DATA:

▬▬▬

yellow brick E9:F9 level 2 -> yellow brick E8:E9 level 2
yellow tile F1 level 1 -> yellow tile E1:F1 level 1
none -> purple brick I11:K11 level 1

▬▬▬

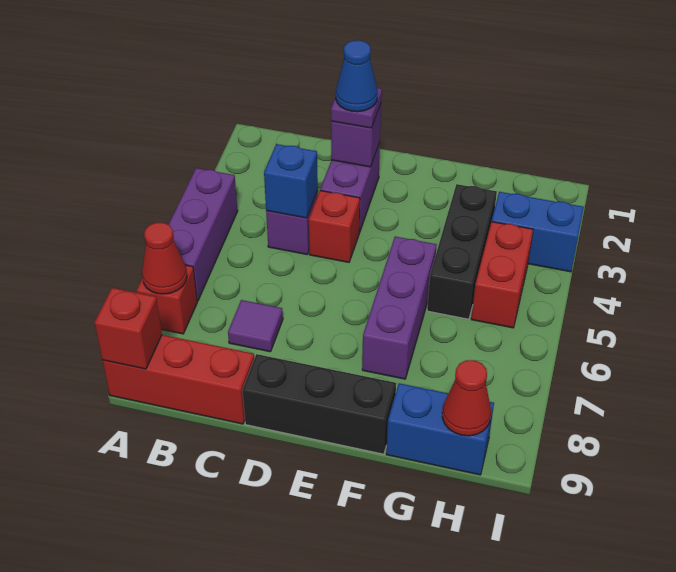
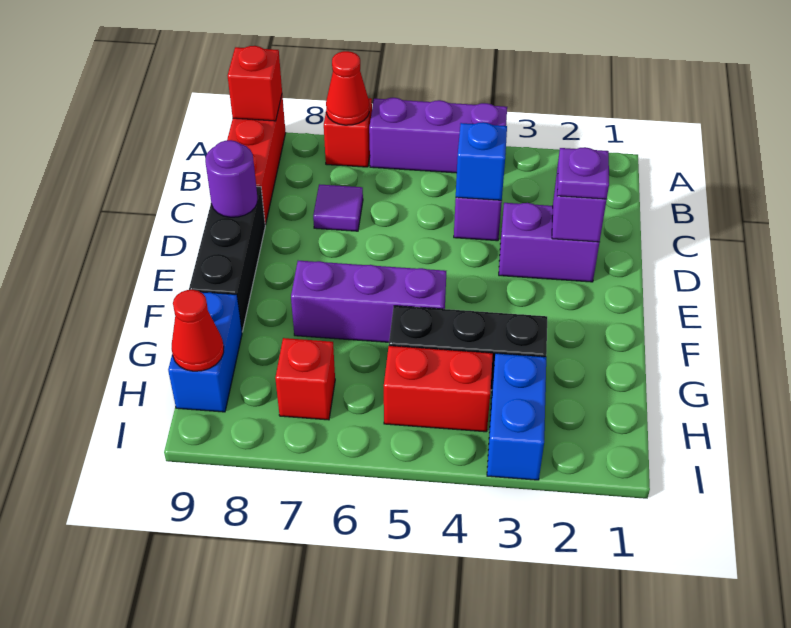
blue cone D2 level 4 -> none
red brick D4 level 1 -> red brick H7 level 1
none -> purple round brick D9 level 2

▬▬▬

TRY IT: Retype only this portion of the data above: the line containing "yellow brick E9:F9", the line containing "none -> purple brick I11:K11 level 1", and all lines between them, exactly.

FINAL ANSWER:
yellow brick E9:F9 level 2 -> yellow brick E8:E9 level 2
yellow tile F1 level 1 -> yellow tile E1:F1 level 1
none -> purple brick I11:K11 level 1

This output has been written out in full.